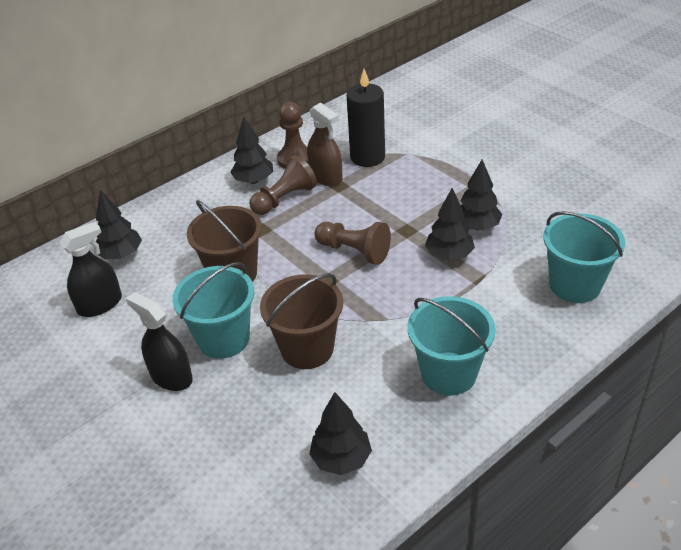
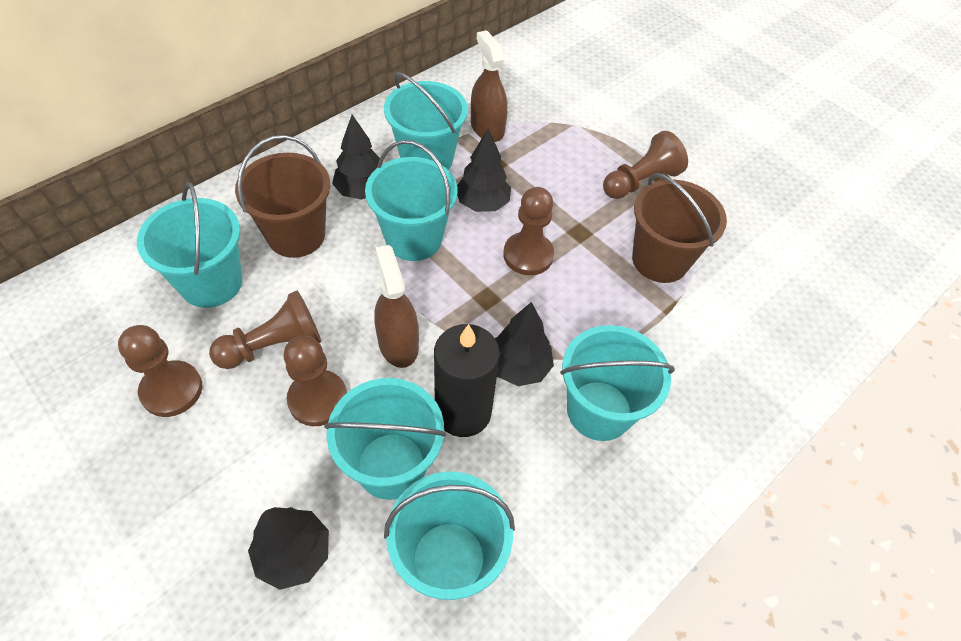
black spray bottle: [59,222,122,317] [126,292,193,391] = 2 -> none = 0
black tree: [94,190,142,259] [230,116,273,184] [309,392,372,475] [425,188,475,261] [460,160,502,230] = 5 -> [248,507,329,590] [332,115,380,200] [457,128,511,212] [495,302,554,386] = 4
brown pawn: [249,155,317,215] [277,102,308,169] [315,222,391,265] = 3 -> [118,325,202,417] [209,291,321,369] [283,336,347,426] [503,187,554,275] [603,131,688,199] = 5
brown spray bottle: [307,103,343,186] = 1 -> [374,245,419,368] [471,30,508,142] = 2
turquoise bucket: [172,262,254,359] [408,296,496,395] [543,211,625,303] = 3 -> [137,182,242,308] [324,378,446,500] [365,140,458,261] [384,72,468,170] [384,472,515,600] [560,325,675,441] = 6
· · · · ·
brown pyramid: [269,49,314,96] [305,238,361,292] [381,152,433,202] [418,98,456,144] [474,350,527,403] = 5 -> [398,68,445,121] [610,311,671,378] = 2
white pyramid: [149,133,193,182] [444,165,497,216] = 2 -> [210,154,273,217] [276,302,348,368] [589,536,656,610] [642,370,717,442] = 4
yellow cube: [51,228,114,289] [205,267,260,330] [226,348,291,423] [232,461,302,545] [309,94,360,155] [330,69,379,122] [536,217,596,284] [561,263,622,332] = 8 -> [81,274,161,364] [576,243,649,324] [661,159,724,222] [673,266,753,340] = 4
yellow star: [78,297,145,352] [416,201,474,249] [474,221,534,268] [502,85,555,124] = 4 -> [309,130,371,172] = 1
· · · · ·
Activity>
Reproduce, word for word and in full, only the lines above that start at the line with "black spray bottle: [59,222,122,317]" and run through the line with "turquoise bucket: [172,262,254,359]", both ends included.

Written reply>
black spray bottle: [59,222,122,317] [126,292,193,391] = 2 -> none = 0
black tree: [94,190,142,259] [230,116,273,184] [309,392,372,475] [425,188,475,261] [460,160,502,230] = 5 -> [248,507,329,590] [332,115,380,200] [457,128,511,212] [495,302,554,386] = 4
brown pawn: [249,155,317,215] [277,102,308,169] [315,222,391,265] = 3 -> [118,325,202,417] [209,291,321,369] [283,336,347,426] [503,187,554,275] [603,131,688,199] = 5
brown spray bottle: [307,103,343,186] = 1 -> [374,245,419,368] [471,30,508,142] = 2
turquoise bucket: [172,262,254,359] [408,296,496,395] [543,211,625,303] = 3 -> [137,182,242,308] [324,378,446,500] [365,140,458,261] [384,72,468,170] [384,472,515,600] [560,325,675,441] = 6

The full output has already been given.